▶ [WORK REQUIRED]: The lines below starting at the line containing "KEYS2 pin K3: GP21 -> GP4" and ending at the line containing "SD1 pin MISO: none -> GP18" are to be repeated exactly, with both ends kept and nothing else added.

▶ [INFORMATION]:
—————
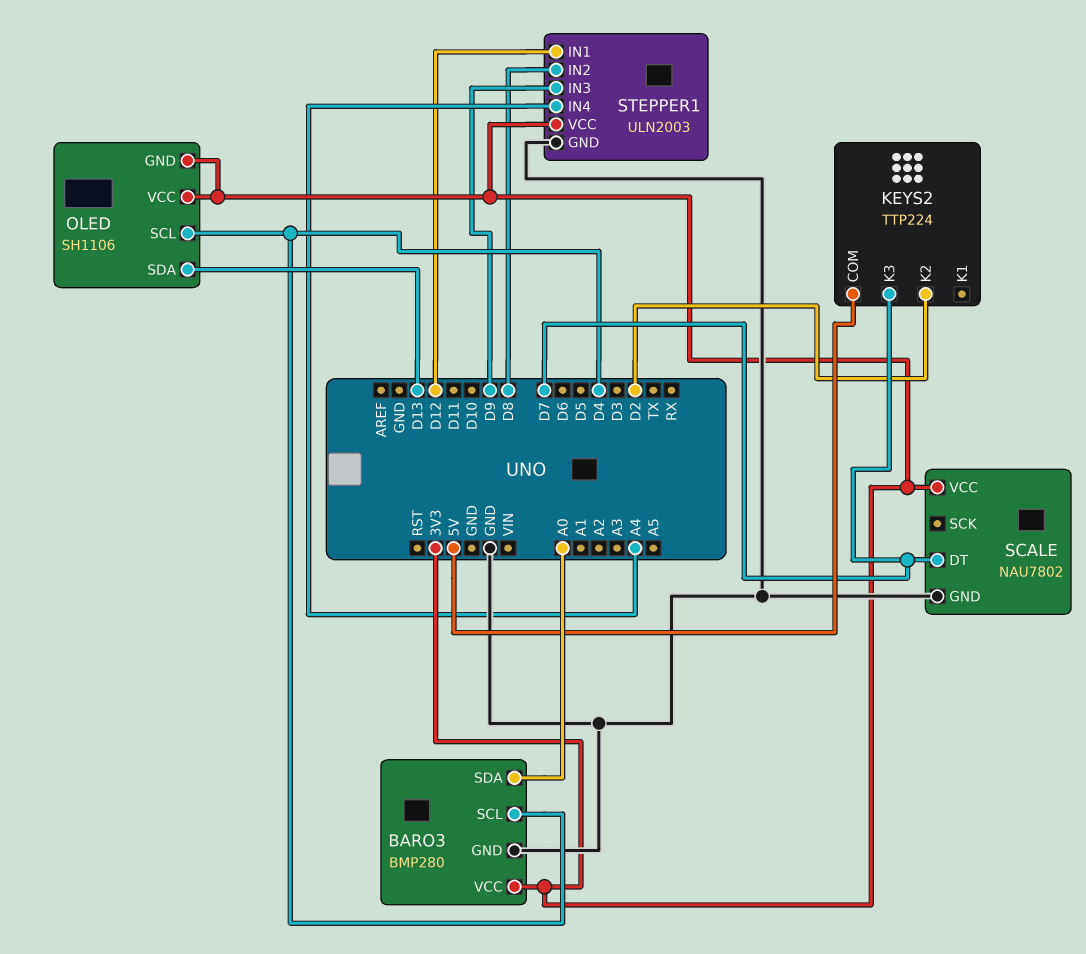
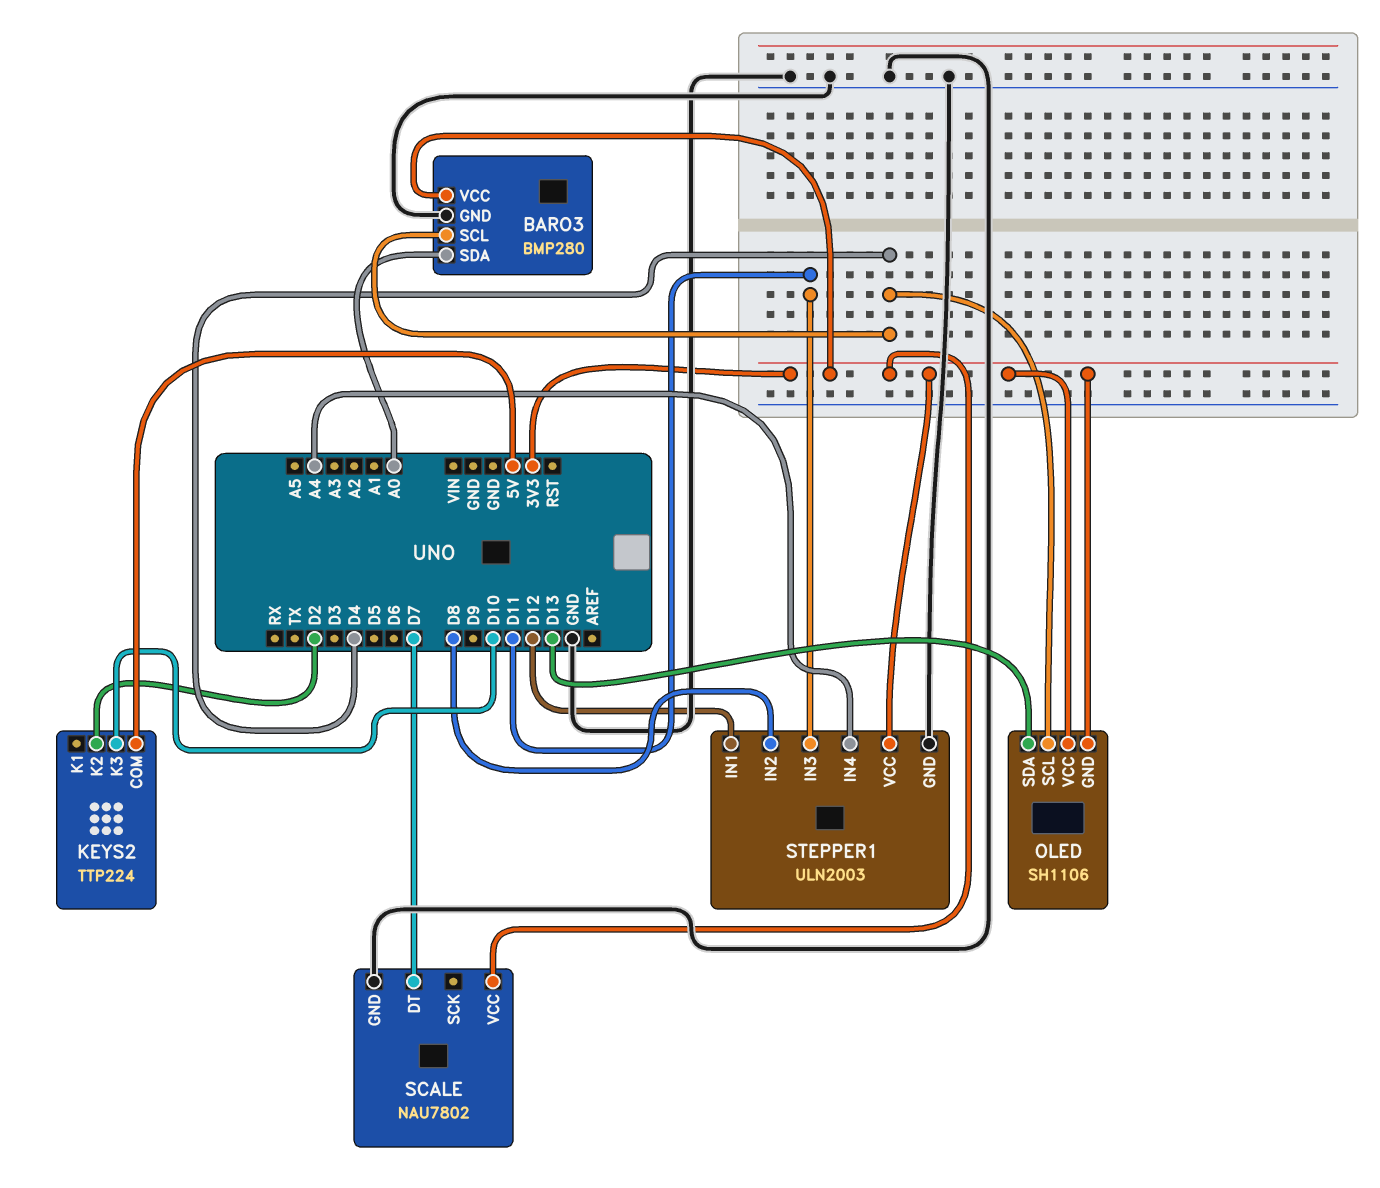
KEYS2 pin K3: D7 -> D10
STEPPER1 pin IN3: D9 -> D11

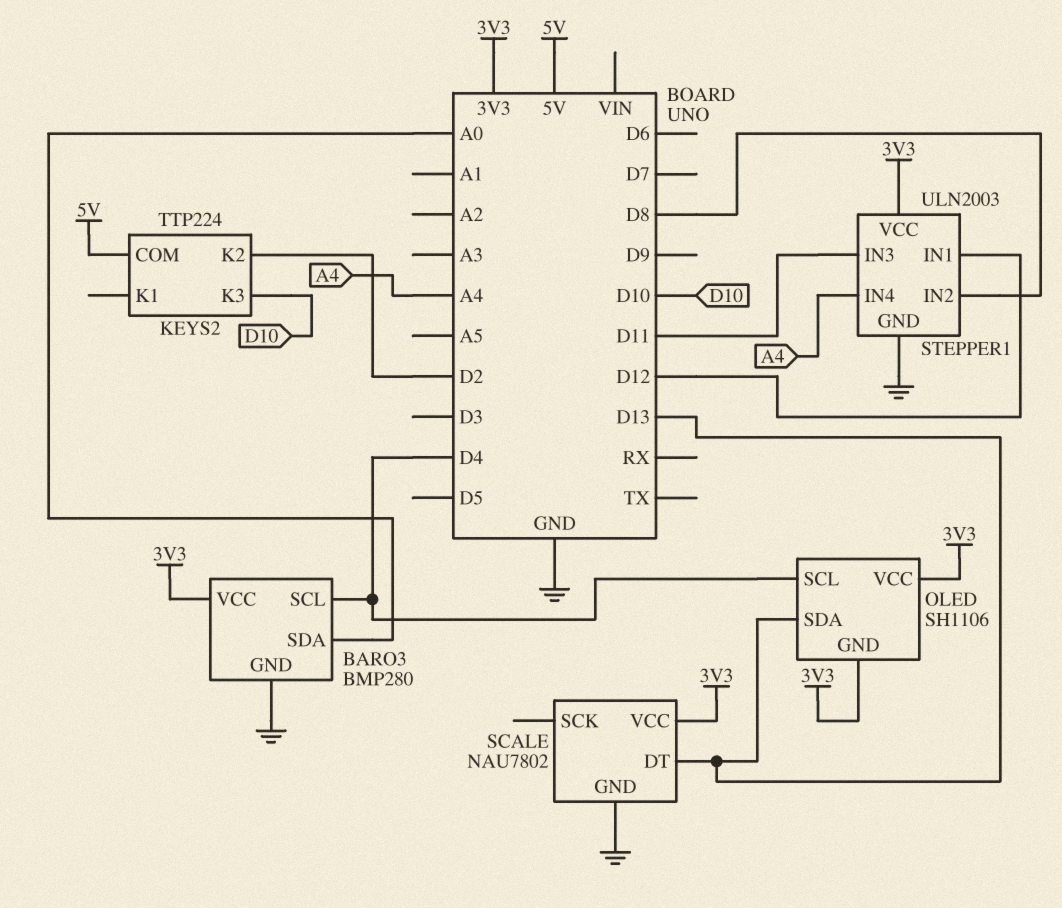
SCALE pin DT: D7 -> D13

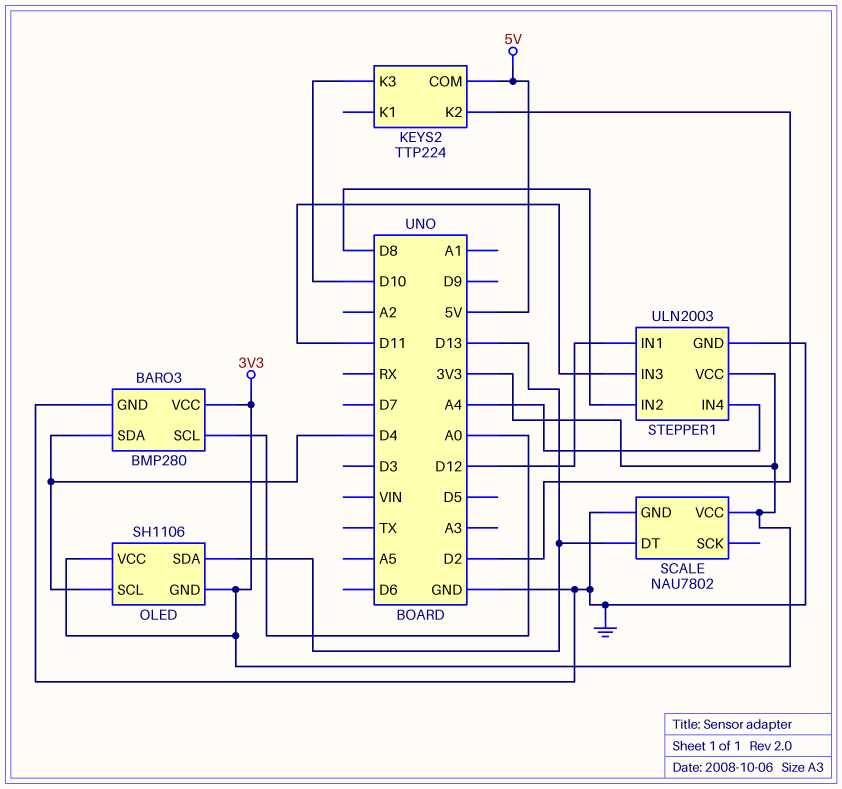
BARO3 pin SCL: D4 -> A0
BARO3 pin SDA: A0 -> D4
—————
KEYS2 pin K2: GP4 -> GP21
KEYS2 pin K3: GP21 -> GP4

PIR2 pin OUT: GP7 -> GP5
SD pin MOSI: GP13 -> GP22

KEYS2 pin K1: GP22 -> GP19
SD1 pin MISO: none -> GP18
—————
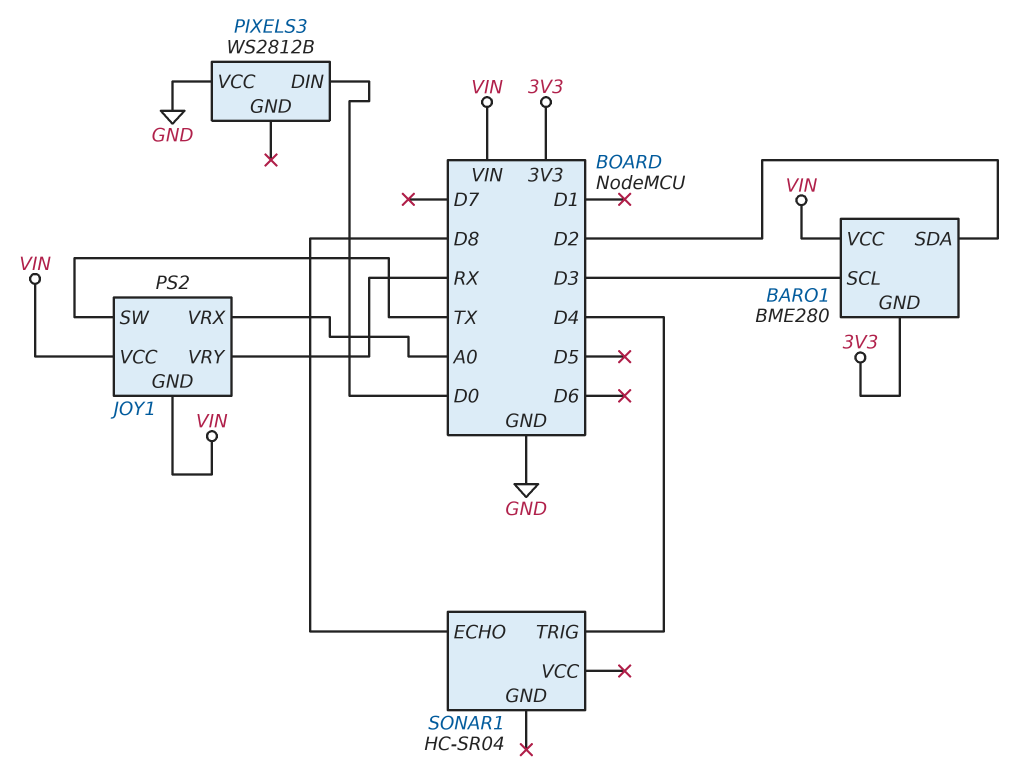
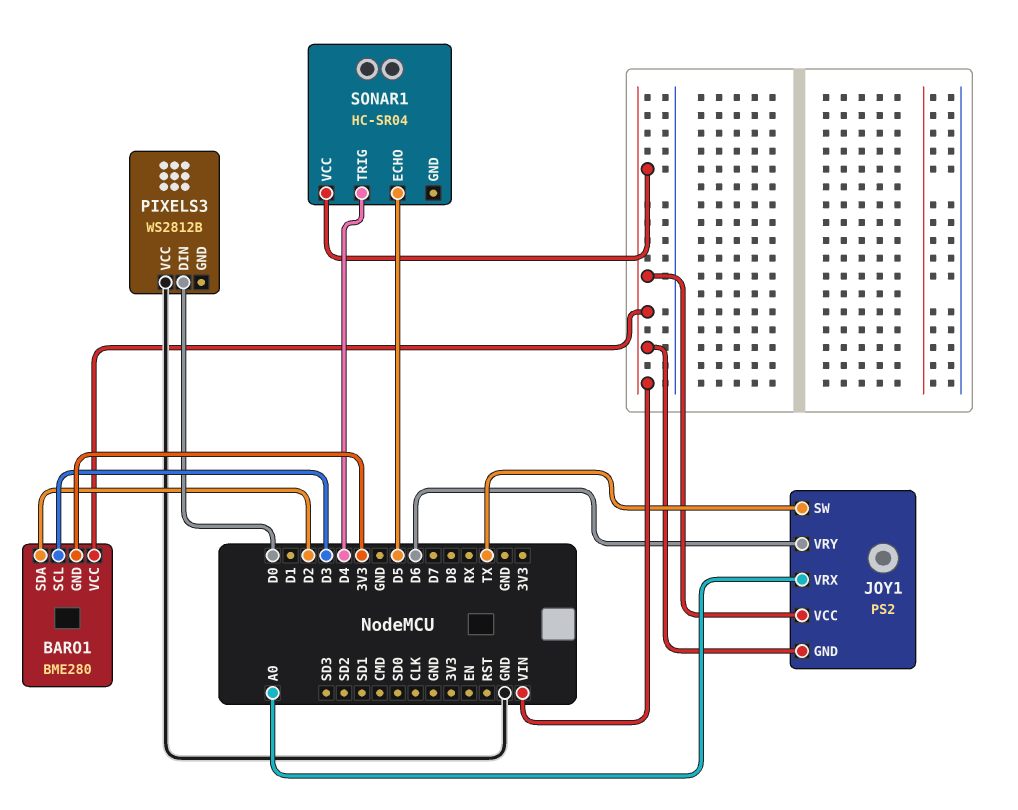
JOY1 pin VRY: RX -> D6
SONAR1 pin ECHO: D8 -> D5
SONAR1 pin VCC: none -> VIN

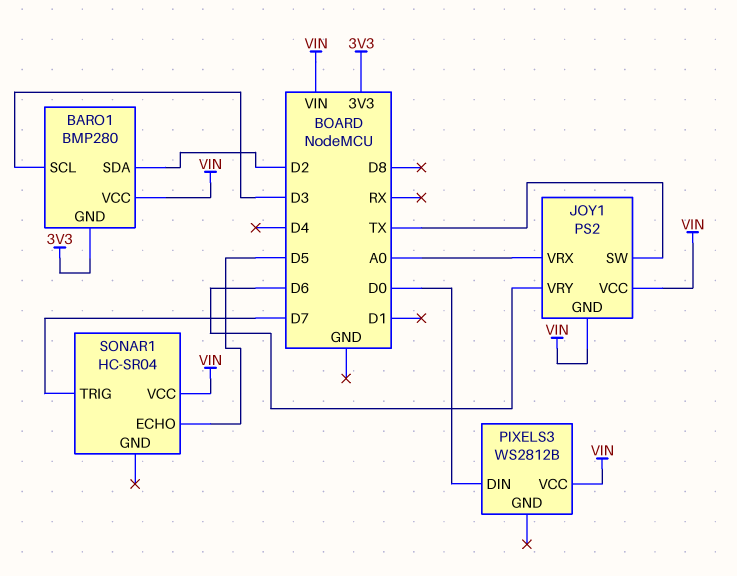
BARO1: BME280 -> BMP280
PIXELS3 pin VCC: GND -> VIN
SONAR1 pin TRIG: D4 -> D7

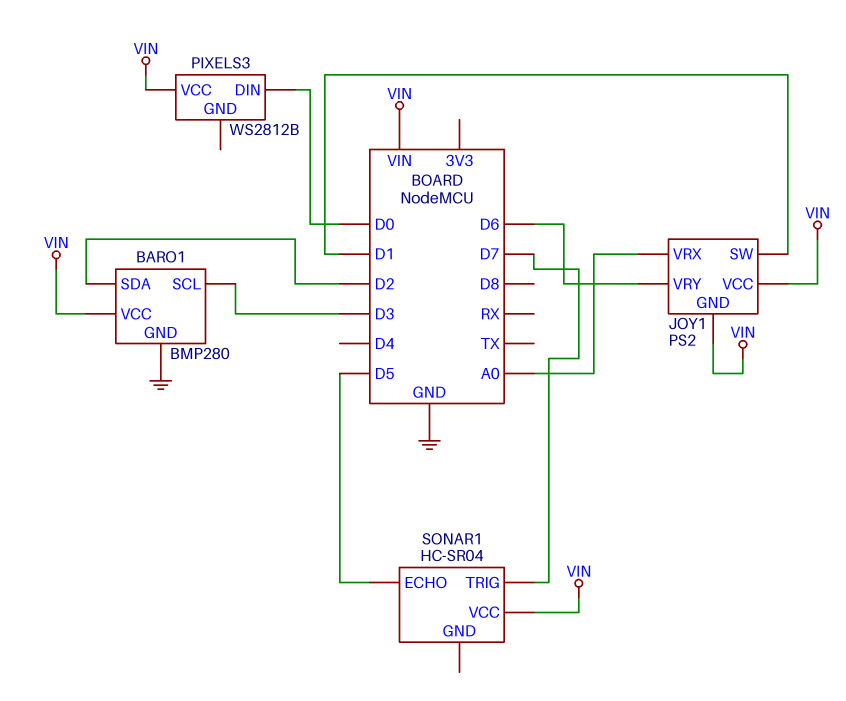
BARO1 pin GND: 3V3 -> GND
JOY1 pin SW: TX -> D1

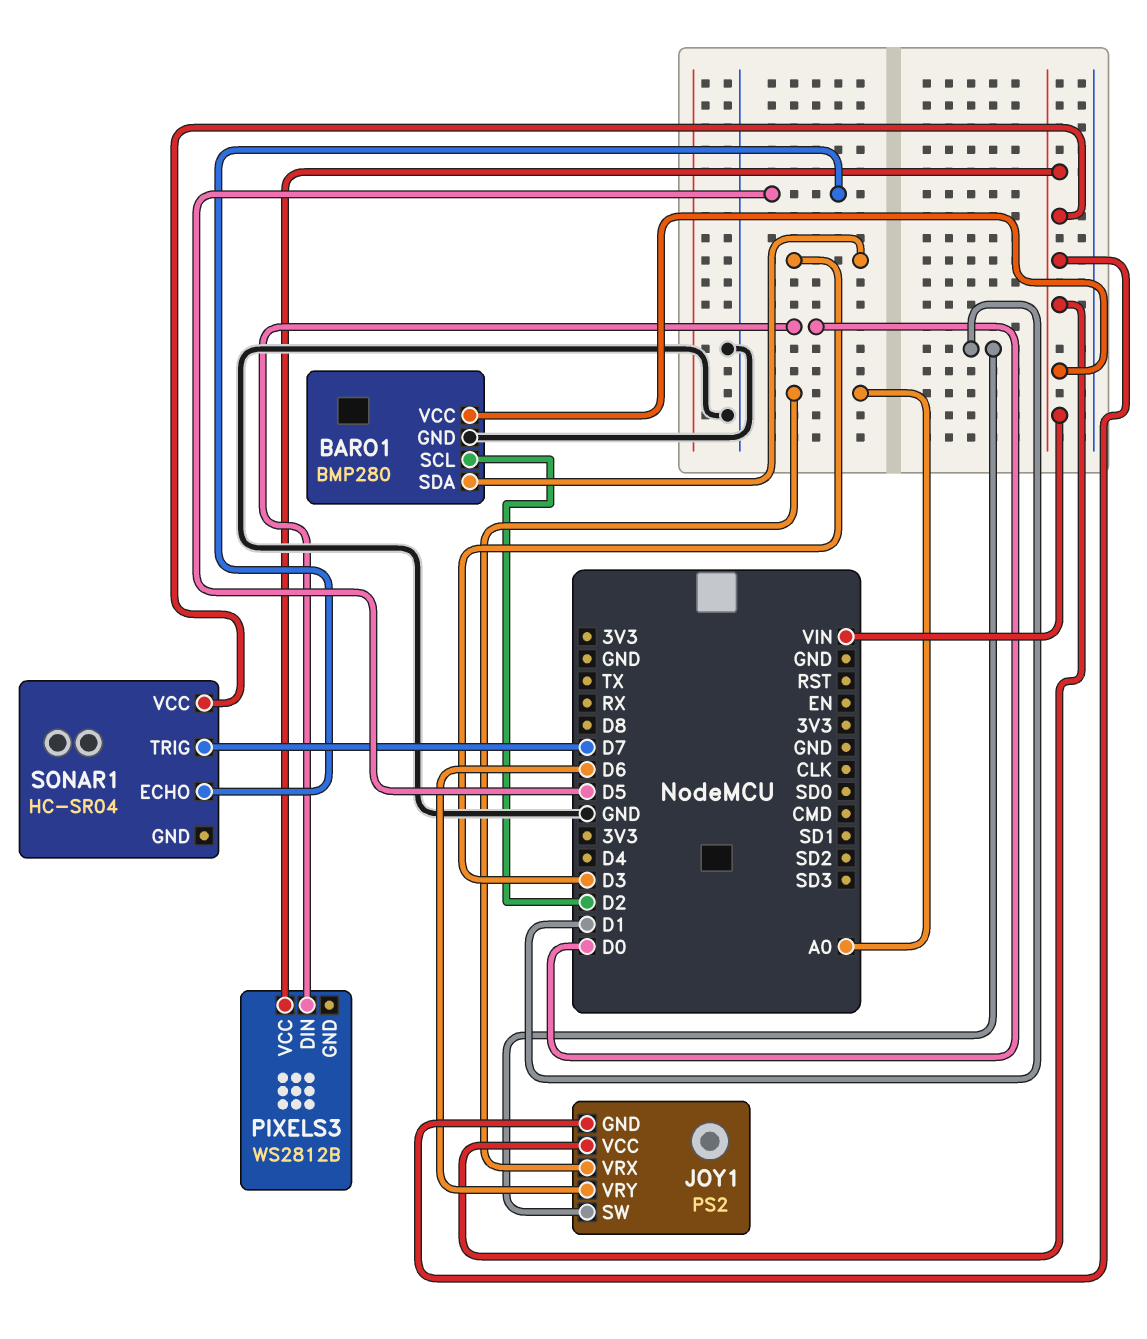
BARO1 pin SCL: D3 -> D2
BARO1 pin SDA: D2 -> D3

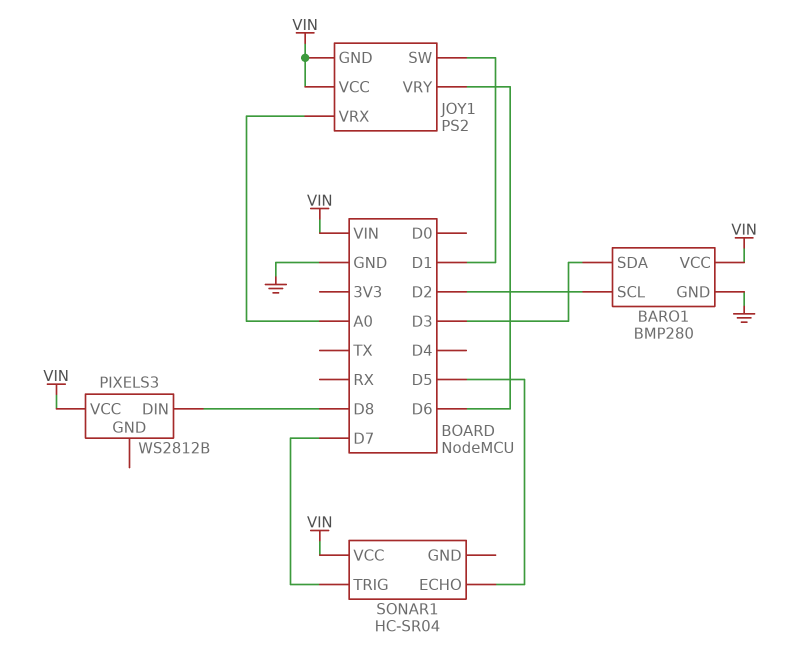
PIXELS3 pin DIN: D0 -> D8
—————
▶ [TASK RESPONSE]:
KEYS2 pin K3: GP21 -> GP4

PIR2 pin OUT: GP7 -> GP5
SD pin MOSI: GP13 -> GP22

KEYS2 pin K1: GP22 -> GP19
SD1 pin MISO: none -> GP18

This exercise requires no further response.